**Data block:**
* * * * * * * * *
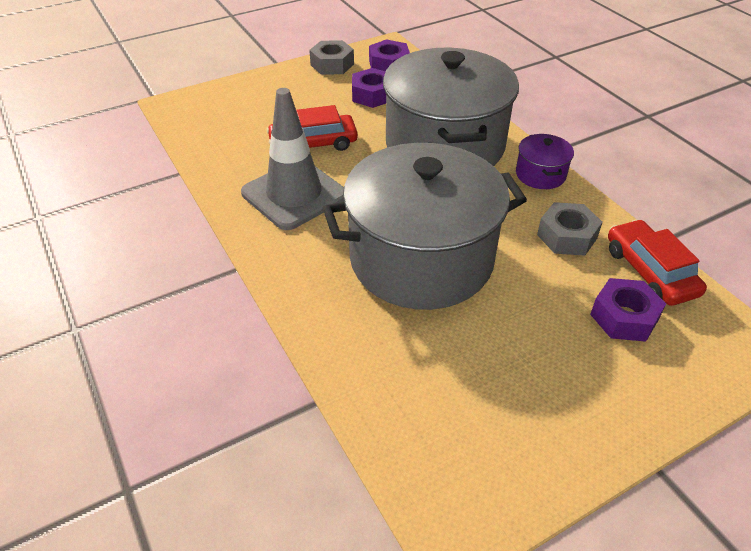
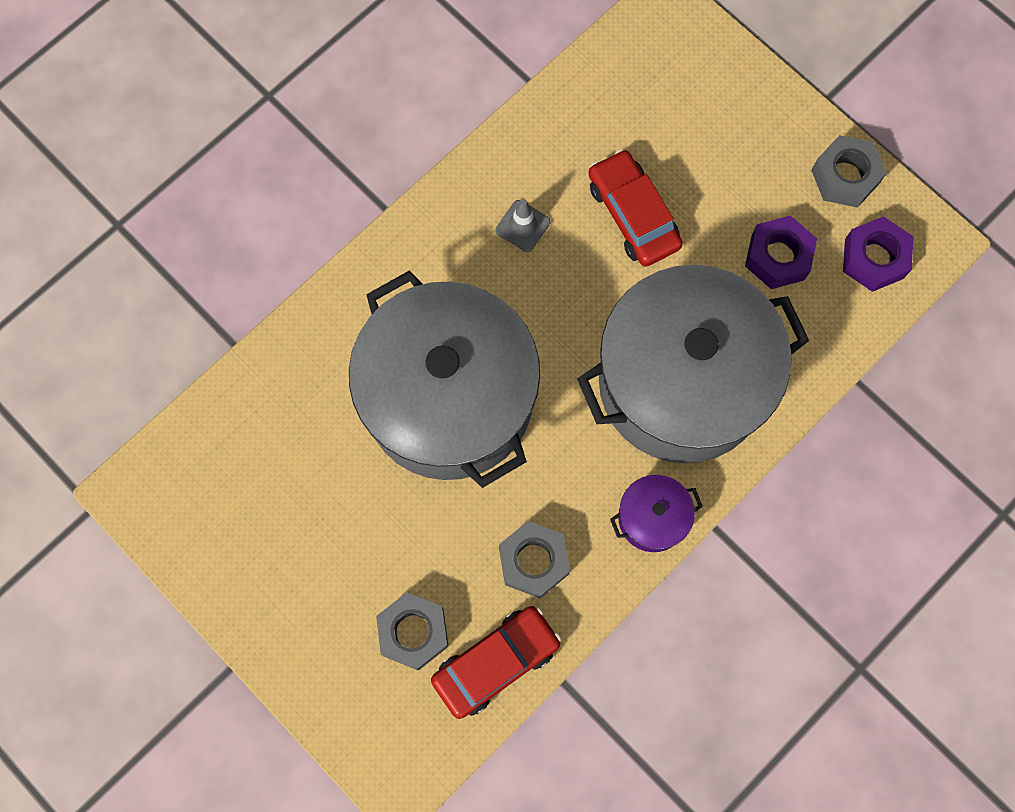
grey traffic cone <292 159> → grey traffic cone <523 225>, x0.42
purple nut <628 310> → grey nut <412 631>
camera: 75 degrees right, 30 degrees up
* * * * * * * * *
**What to work on:** Considering only the data above, return the lines in which "grey" occurs.

**Solution for this exercise:**
grey traffic cone <292 159> → grey traffic cone <523 225>, x0.42
purple nut <628 310> → grey nut <412 631>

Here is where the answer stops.